» What you need to do: Set down all the records below, word for word.

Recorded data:
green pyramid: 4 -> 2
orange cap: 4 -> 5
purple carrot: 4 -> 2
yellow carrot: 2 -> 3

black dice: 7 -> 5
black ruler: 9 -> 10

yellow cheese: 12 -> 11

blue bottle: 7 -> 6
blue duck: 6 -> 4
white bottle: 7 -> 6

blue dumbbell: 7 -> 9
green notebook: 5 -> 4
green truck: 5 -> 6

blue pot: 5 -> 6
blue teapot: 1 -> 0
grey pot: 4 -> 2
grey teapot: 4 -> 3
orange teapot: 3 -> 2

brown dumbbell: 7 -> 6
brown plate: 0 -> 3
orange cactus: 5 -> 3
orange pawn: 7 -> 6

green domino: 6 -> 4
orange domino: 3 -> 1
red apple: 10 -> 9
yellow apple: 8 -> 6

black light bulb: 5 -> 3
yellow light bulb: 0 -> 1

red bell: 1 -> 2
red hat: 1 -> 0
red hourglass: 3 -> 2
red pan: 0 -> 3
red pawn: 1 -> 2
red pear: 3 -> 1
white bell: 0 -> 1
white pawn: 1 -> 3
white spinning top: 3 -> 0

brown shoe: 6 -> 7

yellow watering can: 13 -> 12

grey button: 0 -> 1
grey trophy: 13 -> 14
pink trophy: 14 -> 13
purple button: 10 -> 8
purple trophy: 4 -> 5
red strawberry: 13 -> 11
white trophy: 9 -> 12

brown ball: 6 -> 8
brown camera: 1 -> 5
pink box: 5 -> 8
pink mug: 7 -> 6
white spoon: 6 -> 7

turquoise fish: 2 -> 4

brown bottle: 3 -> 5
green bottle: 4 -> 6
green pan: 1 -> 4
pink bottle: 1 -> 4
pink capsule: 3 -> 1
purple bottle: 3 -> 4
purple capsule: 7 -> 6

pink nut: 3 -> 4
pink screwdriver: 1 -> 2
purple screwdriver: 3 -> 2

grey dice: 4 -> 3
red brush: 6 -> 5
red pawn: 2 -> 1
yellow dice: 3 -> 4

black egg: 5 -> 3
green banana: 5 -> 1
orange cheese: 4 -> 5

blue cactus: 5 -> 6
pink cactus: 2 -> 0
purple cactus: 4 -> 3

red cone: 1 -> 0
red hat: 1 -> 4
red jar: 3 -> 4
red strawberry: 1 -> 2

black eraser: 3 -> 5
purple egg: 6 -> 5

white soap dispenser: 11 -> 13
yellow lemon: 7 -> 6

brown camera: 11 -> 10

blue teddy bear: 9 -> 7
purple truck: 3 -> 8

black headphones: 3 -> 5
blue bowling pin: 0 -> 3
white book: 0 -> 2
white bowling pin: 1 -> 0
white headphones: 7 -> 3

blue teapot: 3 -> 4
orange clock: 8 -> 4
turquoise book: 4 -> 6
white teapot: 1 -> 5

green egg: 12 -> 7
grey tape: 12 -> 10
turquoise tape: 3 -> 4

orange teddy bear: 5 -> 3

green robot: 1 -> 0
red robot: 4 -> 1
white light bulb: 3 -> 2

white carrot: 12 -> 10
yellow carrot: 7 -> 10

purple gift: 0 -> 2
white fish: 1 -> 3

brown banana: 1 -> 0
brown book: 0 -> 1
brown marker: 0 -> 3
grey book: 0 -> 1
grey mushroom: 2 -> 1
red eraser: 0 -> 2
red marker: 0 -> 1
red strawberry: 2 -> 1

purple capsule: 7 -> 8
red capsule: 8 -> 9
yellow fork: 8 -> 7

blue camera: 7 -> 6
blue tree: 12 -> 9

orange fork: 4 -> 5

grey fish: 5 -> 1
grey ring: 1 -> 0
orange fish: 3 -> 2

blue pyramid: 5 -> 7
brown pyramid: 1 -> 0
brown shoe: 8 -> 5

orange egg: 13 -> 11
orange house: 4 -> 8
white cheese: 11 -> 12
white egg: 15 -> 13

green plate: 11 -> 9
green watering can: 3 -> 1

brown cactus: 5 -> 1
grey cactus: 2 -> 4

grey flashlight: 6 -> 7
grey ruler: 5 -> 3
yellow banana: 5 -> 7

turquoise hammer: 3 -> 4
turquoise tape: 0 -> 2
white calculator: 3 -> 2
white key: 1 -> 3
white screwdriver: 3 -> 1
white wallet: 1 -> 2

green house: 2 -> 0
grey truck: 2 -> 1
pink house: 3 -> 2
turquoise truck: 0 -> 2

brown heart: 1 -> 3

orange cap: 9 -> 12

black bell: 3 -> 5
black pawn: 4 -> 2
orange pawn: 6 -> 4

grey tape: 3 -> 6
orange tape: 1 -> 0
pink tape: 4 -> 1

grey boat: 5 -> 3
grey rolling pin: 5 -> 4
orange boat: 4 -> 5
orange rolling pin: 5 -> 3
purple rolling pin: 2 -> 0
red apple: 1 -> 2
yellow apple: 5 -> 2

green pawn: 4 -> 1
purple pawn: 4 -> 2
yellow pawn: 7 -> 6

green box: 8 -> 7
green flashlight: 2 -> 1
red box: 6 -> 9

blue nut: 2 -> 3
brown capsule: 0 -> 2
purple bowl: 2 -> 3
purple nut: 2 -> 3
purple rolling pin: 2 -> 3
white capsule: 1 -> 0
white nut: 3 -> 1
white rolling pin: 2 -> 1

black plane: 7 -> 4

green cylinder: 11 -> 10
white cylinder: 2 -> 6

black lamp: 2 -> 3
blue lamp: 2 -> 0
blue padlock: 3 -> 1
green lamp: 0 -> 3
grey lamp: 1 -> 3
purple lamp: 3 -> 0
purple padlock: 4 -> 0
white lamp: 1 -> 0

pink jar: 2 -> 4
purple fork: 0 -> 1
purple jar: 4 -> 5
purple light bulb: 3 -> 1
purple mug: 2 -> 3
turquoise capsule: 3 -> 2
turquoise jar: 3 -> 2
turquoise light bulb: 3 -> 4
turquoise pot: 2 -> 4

» Response area:
green pyramid: 4 -> 2
orange cap: 4 -> 5
purple carrot: 4 -> 2
yellow carrot: 2 -> 3

black dice: 7 -> 5
black ruler: 9 -> 10

yellow cheese: 12 -> 11

blue bottle: 7 -> 6
blue duck: 6 -> 4
white bottle: 7 -> 6

blue dumbbell: 7 -> 9
green notebook: 5 -> 4
green truck: 5 -> 6

blue pot: 5 -> 6
blue teapot: 1 -> 0
grey pot: 4 -> 2
grey teapot: 4 -> 3
orange teapot: 3 -> 2

brown dumbbell: 7 -> 6
brown plate: 0 -> 3
orange cactus: 5 -> 3
orange pawn: 7 -> 6

green domino: 6 -> 4
orange domino: 3 -> 1
red apple: 10 -> 9
yellow apple: 8 -> 6

black light bulb: 5 -> 3
yellow light bulb: 0 -> 1

red bell: 1 -> 2
red hat: 1 -> 0
red hourglass: 3 -> 2
red pan: 0 -> 3
red pawn: 1 -> 2
red pear: 3 -> 1
white bell: 0 -> 1
white pawn: 1 -> 3
white spinning top: 3 -> 0

brown shoe: 6 -> 7

yellow watering can: 13 -> 12

grey button: 0 -> 1
grey trophy: 13 -> 14
pink trophy: 14 -> 13
purple button: 10 -> 8
purple trophy: 4 -> 5
red strawberry: 13 -> 11
white trophy: 9 -> 12

brown ball: 6 -> 8
brown camera: 1 -> 5
pink box: 5 -> 8
pink mug: 7 -> 6
white spoon: 6 -> 7

turquoise fish: 2 -> 4

brown bottle: 3 -> 5
green bottle: 4 -> 6
green pan: 1 -> 4
pink bottle: 1 -> 4
pink capsule: 3 -> 1
purple bottle: 3 -> 4
purple capsule: 7 -> 6

pink nut: 3 -> 4
pink screwdriver: 1 -> 2
purple screwdriver: 3 -> 2

grey dice: 4 -> 3
red brush: 6 -> 5
red pawn: 2 -> 1
yellow dice: 3 -> 4

black egg: 5 -> 3
green banana: 5 -> 1
orange cheese: 4 -> 5

blue cactus: 5 -> 6
pink cactus: 2 -> 0
purple cactus: 4 -> 3

red cone: 1 -> 0
red hat: 1 -> 4
red jar: 3 -> 4
red strawberry: 1 -> 2

black eraser: 3 -> 5
purple egg: 6 -> 5

white soap dispenser: 11 -> 13
yellow lemon: 7 -> 6

brown camera: 11 -> 10

blue teddy bear: 9 -> 7
purple truck: 3 -> 8

black headphones: 3 -> 5
blue bowling pin: 0 -> 3
white book: 0 -> 2
white bowling pin: 1 -> 0
white headphones: 7 -> 3

blue teapot: 3 -> 4
orange clock: 8 -> 4
turquoise book: 4 -> 6
white teapot: 1 -> 5

green egg: 12 -> 7
grey tape: 12 -> 10
turquoise tape: 3 -> 4

orange teddy bear: 5 -> 3

green robot: 1 -> 0
red robot: 4 -> 1
white light bulb: 3 -> 2

white carrot: 12 -> 10
yellow carrot: 7 -> 10

purple gift: 0 -> 2
white fish: 1 -> 3

brown banana: 1 -> 0
brown book: 0 -> 1
brown marker: 0 -> 3
grey book: 0 -> 1
grey mushroom: 2 -> 1
red eraser: 0 -> 2
red marker: 0 -> 1
red strawberry: 2 -> 1

purple capsule: 7 -> 8
red capsule: 8 -> 9
yellow fork: 8 -> 7

blue camera: 7 -> 6
blue tree: 12 -> 9

orange fork: 4 -> 5

grey fish: 5 -> 1
grey ring: 1 -> 0
orange fish: 3 -> 2

blue pyramid: 5 -> 7
brown pyramid: 1 -> 0
brown shoe: 8 -> 5

orange egg: 13 -> 11
orange house: 4 -> 8
white cheese: 11 -> 12
white egg: 15 -> 13

green plate: 11 -> 9
green watering can: 3 -> 1

brown cactus: 5 -> 1
grey cactus: 2 -> 4

grey flashlight: 6 -> 7
grey ruler: 5 -> 3
yellow banana: 5 -> 7

turquoise hammer: 3 -> 4
turquoise tape: 0 -> 2
white calculator: 3 -> 2
white key: 1 -> 3
white screwdriver: 3 -> 1
white wallet: 1 -> 2

green house: 2 -> 0
grey truck: 2 -> 1
pink house: 3 -> 2
turquoise truck: 0 -> 2

brown heart: 1 -> 3

orange cap: 9 -> 12

black bell: 3 -> 5
black pawn: 4 -> 2
orange pawn: 6 -> 4

grey tape: 3 -> 6
orange tape: 1 -> 0
pink tape: 4 -> 1

grey boat: 5 -> 3
grey rolling pin: 5 -> 4
orange boat: 4 -> 5
orange rolling pin: 5 -> 3
purple rolling pin: 2 -> 0
red apple: 1 -> 2
yellow apple: 5 -> 2

green pawn: 4 -> 1
purple pawn: 4 -> 2
yellow pawn: 7 -> 6

green box: 8 -> 7
green flashlight: 2 -> 1
red box: 6 -> 9

blue nut: 2 -> 3
brown capsule: 0 -> 2
purple bowl: 2 -> 3
purple nut: 2 -> 3
purple rolling pin: 2 -> 3
white capsule: 1 -> 0
white nut: 3 -> 1
white rolling pin: 2 -> 1

black plane: 7 -> 4

green cylinder: 11 -> 10
white cylinder: 2 -> 6

black lamp: 2 -> 3
blue lamp: 2 -> 0
blue padlock: 3 -> 1
green lamp: 0 -> 3
grey lamp: 1 -> 3
purple lamp: 3 -> 0
purple padlock: 4 -> 0
white lamp: 1 -> 0

pink jar: 2 -> 4
purple fork: 0 -> 1
purple jar: 4 -> 5
purple light bulb: 3 -> 1
purple mug: 2 -> 3
turquoise capsule: 3 -> 2
turquoise jar: 3 -> 2
turquoise light bulb: 3 -> 4
turquoise pot: 2 -> 4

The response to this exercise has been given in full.